Extracted records:
=-=-=
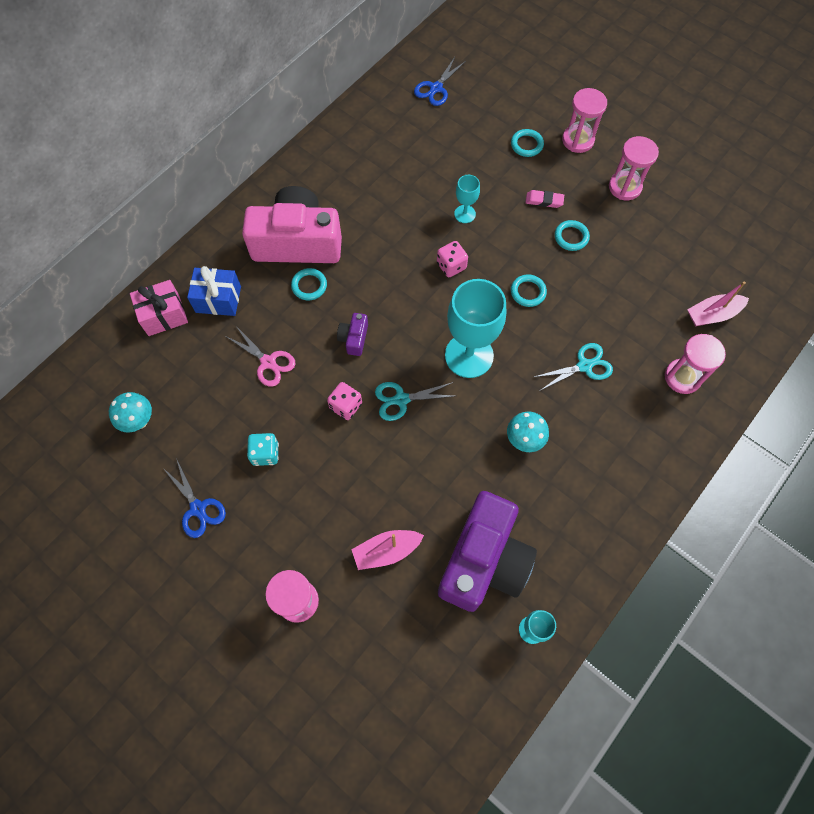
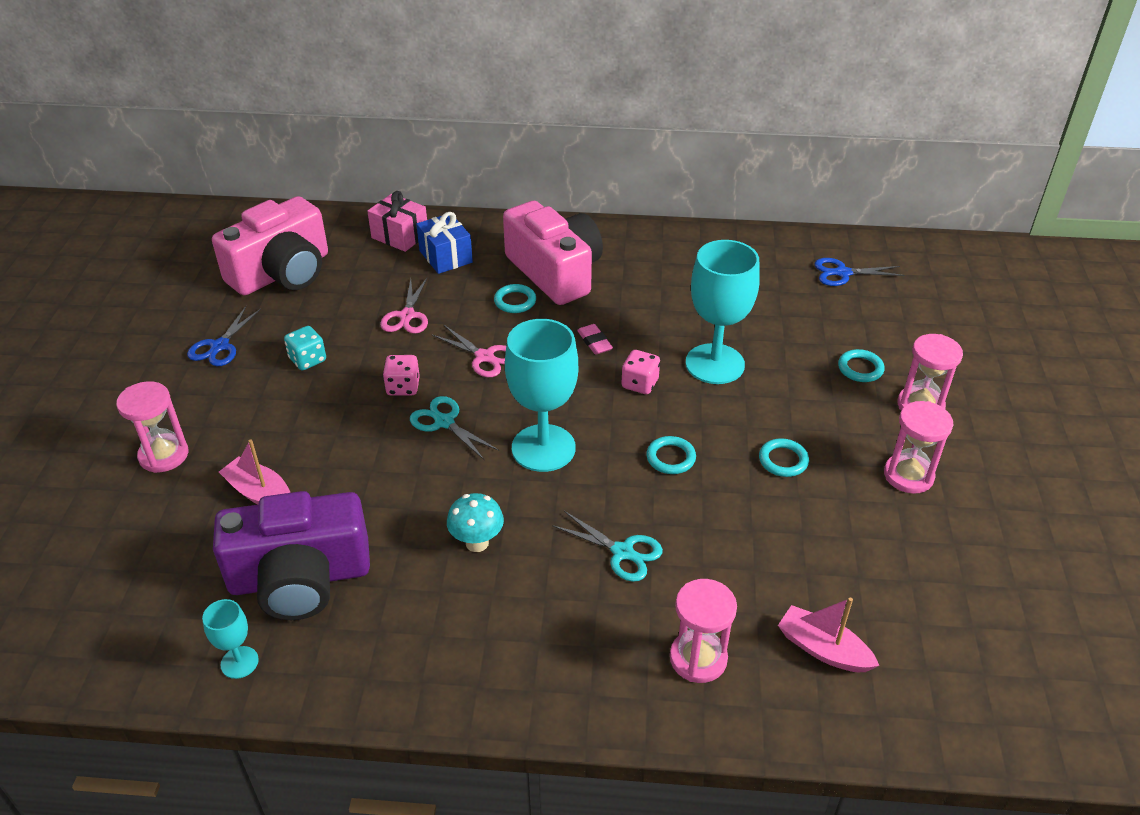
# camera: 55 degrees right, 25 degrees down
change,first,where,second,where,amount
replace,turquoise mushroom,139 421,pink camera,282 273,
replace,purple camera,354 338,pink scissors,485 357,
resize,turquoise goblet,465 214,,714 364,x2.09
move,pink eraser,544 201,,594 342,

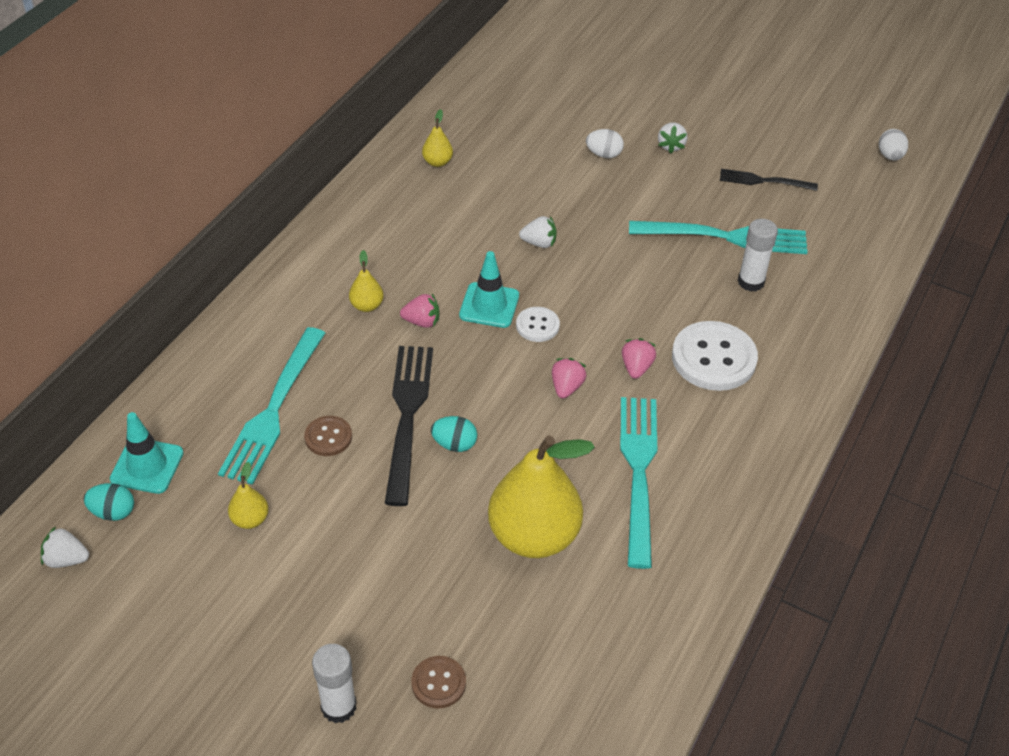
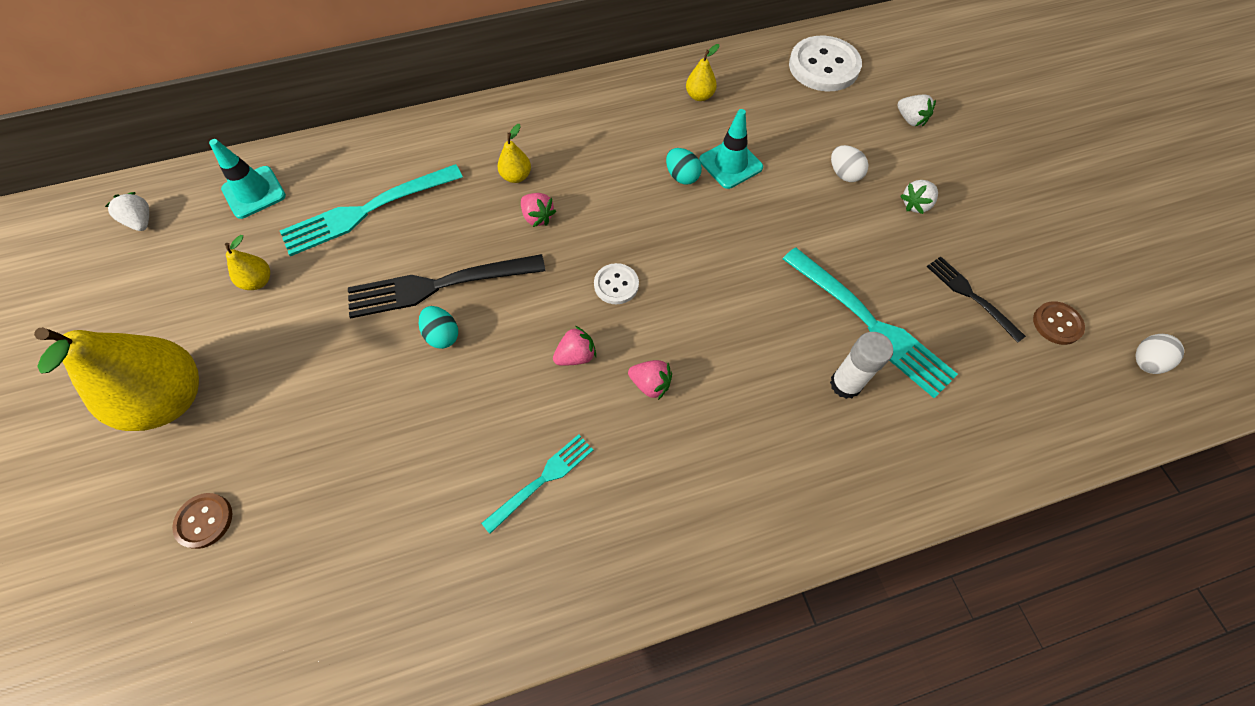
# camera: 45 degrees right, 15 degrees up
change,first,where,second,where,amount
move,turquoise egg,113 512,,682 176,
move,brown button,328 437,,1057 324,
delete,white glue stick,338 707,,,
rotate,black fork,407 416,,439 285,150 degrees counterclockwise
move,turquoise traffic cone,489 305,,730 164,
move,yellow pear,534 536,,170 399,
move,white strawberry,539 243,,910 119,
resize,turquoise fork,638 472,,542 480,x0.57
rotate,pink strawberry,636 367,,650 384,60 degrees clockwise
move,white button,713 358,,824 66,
=-=-=
Your task
Please copy, exactly as written, the lines from the one that contains "resize,turquoise goblet,465 214,,714" through the end of the records, both ends included. Do not include the pictures.

Written answer
resize,turquoise goblet,465 214,,714 364,x2.09
move,pink eraser,544 201,,594 342,

# camera: 45 degrees right, 15 degrees up
change,first,where,second,where,amount
move,turquoise egg,113 512,,682 176,
move,brown button,328 437,,1057 324,
delete,white glue stick,338 707,,,
rotate,black fork,407 416,,439 285,150 degrees counterclockwise
move,turquoise traffic cone,489 305,,730 164,
move,yellow pear,534 536,,170 399,
move,white strawberry,539 243,,910 119,
resize,turquoise fork,638 472,,542 480,x0.57
rotate,pink strawberry,636 367,,650 384,60 degrees clockwise
move,white button,713 358,,824 66,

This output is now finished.